[SOURCE MATERIAL Boundary: Start]

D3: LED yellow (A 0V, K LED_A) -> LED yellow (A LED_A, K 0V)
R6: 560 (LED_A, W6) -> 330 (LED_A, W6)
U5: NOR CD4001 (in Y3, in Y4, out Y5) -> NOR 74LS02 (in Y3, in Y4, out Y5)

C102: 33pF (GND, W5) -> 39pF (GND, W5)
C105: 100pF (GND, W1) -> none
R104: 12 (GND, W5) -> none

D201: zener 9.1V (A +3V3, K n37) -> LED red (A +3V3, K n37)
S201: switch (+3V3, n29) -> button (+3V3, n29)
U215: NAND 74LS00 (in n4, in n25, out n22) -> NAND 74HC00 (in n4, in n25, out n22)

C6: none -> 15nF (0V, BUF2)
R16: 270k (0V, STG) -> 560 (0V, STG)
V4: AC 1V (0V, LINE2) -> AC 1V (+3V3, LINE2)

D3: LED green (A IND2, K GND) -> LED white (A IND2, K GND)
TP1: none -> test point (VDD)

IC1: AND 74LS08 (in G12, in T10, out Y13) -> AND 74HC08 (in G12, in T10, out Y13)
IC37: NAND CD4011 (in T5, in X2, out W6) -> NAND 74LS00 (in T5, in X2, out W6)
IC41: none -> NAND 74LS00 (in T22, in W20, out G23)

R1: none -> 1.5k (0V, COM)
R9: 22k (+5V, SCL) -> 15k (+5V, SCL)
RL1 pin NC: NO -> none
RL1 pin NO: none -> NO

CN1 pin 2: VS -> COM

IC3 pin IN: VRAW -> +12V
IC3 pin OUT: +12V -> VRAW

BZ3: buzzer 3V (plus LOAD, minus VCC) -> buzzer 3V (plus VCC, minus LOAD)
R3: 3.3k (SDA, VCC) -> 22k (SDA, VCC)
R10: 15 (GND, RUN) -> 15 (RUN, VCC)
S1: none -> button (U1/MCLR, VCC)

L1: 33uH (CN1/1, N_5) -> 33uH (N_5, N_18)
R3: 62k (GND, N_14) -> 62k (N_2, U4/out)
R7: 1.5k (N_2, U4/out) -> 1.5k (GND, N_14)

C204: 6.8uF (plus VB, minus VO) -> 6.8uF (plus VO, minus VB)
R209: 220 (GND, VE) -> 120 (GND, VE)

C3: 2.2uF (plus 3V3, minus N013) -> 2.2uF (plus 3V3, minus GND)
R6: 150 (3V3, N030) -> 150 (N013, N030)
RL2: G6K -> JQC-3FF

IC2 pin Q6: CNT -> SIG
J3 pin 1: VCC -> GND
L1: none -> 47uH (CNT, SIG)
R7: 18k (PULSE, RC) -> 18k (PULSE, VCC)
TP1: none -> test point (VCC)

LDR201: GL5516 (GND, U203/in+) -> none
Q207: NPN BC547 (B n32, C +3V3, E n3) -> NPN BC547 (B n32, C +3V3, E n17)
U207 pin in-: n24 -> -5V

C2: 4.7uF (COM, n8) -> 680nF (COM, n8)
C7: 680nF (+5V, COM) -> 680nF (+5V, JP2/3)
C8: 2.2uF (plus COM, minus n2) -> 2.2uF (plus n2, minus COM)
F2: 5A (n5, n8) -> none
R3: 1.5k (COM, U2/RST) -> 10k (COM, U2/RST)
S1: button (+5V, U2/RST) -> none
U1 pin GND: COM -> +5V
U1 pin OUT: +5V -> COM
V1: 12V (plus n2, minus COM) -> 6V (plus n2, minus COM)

[SOURCE MATERIAL Boundary: End]

*DIRECTIONS*: In the records above, the line with "RL1 pin NO: none -> NO" marks the start and the line with "R209: 220 (GND, VE) -> 120 (GND, VE)" marks the end; copy that stretch exactly, both lines included, and nothing else.

*PROBLEM SOLUTION*:
RL1 pin NO: none -> NO

CN1 pin 2: VS -> COM

IC3 pin IN: VRAW -> +12V
IC3 pin OUT: +12V -> VRAW

BZ3: buzzer 3V (plus LOAD, minus VCC) -> buzzer 3V (plus VCC, minus LOAD)
R3: 3.3k (SDA, VCC) -> 22k (SDA, VCC)
R10: 15 (GND, RUN) -> 15 (RUN, VCC)
S1: none -> button (U1/MCLR, VCC)

L1: 33uH (CN1/1, N_5) -> 33uH (N_5, N_18)
R3: 62k (GND, N_14) -> 62k (N_2, U4/out)
R7: 1.5k (N_2, U4/out) -> 1.5k (GND, N_14)

C204: 6.8uF (plus VB, minus VO) -> 6.8uF (plus VO, minus VB)
R209: 220 (GND, VE) -> 120 (GND, VE)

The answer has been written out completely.